Multi-step shape changes

★ ★ ★

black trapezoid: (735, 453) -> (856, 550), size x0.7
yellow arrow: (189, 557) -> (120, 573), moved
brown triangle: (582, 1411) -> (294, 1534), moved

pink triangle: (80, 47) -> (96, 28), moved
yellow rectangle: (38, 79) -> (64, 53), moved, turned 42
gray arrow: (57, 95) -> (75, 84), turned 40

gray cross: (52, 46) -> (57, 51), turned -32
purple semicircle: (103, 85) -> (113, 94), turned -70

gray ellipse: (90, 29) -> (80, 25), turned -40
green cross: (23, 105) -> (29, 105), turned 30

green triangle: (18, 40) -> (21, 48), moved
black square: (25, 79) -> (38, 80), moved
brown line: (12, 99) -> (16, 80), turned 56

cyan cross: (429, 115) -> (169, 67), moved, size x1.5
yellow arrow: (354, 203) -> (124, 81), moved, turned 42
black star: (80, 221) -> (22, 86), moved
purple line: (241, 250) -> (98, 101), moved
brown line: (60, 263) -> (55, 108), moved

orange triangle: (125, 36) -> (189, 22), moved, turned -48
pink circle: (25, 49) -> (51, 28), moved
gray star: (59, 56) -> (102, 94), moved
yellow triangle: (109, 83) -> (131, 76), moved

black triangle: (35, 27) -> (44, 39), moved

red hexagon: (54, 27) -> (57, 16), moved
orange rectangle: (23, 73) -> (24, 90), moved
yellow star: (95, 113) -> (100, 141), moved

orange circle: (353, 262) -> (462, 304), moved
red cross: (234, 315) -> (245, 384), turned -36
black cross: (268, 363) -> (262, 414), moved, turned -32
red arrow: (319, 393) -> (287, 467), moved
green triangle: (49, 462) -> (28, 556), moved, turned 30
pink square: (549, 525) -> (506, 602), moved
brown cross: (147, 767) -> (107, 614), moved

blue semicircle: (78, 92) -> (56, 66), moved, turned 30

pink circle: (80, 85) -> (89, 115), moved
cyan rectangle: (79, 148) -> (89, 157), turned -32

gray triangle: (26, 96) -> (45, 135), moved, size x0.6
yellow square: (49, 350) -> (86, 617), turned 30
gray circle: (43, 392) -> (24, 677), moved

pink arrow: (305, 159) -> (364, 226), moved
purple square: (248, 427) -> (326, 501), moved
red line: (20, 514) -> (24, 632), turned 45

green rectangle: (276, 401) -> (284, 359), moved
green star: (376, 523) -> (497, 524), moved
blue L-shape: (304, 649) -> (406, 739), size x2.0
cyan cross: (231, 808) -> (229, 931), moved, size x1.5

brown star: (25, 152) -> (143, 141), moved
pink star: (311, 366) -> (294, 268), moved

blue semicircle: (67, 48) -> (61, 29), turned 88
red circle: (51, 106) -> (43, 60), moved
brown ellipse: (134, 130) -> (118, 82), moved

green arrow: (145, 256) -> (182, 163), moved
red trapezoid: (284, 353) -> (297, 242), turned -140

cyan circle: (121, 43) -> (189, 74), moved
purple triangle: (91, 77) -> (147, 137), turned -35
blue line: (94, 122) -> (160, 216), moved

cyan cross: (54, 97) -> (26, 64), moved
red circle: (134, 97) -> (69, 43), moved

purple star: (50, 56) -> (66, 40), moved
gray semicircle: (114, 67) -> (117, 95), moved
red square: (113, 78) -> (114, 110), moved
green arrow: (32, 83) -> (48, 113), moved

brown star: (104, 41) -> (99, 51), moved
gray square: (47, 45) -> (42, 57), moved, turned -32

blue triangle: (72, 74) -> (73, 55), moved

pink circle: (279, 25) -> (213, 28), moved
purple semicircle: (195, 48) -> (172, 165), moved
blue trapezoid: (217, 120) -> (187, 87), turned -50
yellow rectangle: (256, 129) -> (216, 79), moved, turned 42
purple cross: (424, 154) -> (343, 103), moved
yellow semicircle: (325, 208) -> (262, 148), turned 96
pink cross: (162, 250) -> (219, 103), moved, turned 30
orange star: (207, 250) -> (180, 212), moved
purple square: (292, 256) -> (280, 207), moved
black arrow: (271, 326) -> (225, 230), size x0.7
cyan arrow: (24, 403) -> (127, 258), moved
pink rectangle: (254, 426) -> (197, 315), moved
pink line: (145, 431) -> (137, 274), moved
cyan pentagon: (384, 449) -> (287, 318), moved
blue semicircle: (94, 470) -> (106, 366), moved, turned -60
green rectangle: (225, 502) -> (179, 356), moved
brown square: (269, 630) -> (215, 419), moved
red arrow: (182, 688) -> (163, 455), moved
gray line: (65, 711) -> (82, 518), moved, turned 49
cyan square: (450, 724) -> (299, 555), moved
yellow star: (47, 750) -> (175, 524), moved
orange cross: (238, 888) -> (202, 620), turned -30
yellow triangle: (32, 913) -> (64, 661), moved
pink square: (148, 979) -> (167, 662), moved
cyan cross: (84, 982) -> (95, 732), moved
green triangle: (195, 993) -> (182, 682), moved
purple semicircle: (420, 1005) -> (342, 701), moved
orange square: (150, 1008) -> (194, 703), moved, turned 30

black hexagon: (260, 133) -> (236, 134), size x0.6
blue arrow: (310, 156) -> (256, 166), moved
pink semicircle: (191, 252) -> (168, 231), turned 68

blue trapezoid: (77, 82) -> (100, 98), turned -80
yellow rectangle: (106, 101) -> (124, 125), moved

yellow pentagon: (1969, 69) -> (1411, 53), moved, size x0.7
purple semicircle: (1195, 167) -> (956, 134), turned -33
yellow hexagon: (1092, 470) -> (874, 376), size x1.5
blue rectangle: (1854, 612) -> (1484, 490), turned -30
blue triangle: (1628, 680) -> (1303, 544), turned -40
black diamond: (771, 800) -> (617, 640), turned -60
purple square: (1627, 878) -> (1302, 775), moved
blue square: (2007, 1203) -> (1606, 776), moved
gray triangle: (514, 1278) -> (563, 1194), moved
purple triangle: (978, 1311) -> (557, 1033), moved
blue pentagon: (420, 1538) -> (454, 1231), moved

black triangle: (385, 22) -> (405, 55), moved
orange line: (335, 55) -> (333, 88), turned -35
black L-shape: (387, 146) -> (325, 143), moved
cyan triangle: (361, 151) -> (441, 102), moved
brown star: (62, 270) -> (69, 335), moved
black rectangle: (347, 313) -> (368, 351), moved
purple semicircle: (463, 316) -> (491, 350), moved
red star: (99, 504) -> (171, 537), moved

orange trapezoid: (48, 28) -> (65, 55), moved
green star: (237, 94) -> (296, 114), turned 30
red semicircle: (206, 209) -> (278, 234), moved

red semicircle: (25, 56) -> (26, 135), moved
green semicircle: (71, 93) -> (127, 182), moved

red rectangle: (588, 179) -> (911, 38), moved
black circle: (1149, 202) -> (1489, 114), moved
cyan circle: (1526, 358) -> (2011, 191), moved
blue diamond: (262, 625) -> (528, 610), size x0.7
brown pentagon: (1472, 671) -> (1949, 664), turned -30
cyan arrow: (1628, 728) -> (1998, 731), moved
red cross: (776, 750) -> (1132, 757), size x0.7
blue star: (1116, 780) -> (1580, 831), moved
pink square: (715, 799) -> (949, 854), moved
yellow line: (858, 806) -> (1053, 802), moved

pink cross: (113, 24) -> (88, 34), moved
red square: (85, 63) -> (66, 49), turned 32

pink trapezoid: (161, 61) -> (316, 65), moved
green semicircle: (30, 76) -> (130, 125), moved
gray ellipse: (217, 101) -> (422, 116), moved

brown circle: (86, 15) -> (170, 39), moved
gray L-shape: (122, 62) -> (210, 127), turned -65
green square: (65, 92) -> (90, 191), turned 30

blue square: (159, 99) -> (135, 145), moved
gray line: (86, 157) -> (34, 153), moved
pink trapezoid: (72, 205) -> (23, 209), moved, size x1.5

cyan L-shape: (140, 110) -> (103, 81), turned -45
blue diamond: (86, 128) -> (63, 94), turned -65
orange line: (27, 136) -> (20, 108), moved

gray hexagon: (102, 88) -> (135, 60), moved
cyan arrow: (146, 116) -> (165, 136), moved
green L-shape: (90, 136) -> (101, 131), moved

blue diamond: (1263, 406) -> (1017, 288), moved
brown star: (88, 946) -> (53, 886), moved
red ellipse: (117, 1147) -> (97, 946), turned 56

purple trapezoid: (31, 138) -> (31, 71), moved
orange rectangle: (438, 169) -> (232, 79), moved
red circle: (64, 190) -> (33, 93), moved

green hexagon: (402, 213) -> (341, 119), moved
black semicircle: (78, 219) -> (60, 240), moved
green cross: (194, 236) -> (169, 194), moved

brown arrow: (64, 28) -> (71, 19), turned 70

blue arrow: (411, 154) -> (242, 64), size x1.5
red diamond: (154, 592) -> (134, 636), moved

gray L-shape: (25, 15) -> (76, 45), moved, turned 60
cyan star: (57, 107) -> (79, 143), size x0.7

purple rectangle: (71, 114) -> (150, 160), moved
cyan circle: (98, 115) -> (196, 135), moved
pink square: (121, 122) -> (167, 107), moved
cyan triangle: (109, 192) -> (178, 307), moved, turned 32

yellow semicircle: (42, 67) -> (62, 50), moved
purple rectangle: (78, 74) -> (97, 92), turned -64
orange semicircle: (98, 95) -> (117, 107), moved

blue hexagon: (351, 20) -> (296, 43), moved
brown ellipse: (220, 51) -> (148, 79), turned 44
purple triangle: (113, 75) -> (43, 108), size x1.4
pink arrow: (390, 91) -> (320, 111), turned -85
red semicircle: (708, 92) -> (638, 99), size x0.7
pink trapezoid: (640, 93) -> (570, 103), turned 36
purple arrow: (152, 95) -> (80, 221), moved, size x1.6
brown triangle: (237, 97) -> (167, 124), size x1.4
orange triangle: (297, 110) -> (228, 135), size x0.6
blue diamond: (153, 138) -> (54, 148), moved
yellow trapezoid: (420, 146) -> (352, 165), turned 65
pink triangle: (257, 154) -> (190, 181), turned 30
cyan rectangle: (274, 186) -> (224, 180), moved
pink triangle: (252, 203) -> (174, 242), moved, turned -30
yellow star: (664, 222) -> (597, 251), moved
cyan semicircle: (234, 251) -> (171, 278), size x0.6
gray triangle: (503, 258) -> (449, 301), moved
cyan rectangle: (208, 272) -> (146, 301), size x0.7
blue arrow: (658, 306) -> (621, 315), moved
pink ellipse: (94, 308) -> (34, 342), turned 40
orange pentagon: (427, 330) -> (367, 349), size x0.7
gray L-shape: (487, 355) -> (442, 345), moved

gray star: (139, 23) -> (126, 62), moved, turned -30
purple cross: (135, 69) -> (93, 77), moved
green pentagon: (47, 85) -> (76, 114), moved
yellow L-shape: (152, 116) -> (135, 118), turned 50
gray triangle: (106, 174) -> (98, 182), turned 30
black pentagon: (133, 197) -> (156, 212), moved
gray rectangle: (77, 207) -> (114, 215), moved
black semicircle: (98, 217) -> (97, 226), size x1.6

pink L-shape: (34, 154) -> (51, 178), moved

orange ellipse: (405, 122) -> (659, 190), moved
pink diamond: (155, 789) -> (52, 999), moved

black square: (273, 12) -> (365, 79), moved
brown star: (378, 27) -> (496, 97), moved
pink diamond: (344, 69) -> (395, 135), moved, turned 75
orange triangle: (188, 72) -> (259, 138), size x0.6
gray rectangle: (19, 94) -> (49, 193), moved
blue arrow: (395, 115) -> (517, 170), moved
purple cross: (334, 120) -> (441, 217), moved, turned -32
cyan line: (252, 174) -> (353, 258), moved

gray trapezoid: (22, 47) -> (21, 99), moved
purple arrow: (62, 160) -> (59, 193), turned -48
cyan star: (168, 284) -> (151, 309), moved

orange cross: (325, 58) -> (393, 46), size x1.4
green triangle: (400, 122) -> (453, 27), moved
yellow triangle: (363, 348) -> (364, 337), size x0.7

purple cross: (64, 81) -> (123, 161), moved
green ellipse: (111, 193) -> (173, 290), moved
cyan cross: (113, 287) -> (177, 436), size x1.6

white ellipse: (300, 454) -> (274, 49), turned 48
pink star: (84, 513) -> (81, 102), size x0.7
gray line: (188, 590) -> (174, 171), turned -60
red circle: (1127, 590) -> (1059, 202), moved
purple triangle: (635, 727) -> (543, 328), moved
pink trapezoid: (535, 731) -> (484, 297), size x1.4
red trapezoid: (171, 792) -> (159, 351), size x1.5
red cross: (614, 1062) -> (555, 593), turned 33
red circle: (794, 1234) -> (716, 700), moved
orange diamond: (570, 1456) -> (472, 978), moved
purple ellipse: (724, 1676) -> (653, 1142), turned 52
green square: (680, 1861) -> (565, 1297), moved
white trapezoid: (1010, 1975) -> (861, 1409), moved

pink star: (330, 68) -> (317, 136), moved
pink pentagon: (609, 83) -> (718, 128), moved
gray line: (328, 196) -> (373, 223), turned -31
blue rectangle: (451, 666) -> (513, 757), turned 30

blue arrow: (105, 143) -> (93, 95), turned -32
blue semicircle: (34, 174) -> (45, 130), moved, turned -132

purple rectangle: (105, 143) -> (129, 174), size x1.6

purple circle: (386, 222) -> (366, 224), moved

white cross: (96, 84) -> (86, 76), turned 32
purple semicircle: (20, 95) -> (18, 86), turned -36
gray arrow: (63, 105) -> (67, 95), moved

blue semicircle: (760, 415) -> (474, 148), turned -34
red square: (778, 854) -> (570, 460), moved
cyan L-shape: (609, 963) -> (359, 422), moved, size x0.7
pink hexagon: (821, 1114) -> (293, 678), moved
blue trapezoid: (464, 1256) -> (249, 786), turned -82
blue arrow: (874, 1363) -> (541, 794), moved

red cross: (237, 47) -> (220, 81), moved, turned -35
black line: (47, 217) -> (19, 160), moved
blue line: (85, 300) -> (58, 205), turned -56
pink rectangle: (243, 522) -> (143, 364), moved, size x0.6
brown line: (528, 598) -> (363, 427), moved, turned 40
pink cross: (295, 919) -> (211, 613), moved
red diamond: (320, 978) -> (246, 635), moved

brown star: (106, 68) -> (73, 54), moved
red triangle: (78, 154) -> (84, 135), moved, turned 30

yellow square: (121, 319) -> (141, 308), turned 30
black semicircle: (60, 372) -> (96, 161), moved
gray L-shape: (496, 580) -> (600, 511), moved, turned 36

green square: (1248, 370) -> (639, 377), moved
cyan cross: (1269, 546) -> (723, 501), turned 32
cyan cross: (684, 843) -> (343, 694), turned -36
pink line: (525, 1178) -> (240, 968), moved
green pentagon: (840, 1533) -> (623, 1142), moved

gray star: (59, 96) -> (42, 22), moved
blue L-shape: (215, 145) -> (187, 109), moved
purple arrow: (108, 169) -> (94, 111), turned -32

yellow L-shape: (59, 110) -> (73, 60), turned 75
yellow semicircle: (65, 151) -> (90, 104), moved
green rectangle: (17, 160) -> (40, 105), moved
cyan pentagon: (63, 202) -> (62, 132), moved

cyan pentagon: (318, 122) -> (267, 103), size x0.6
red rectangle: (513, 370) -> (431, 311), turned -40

★ ★ ★

Work instructions:
"white" is the string to look for; please copy every line of the records above where it appears.

Task result:
white ellipse: (300, 454) -> (274, 49), turned 48
white trapezoid: (1010, 1975) -> (861, 1409), moved
white cross: (96, 84) -> (86, 76), turned 32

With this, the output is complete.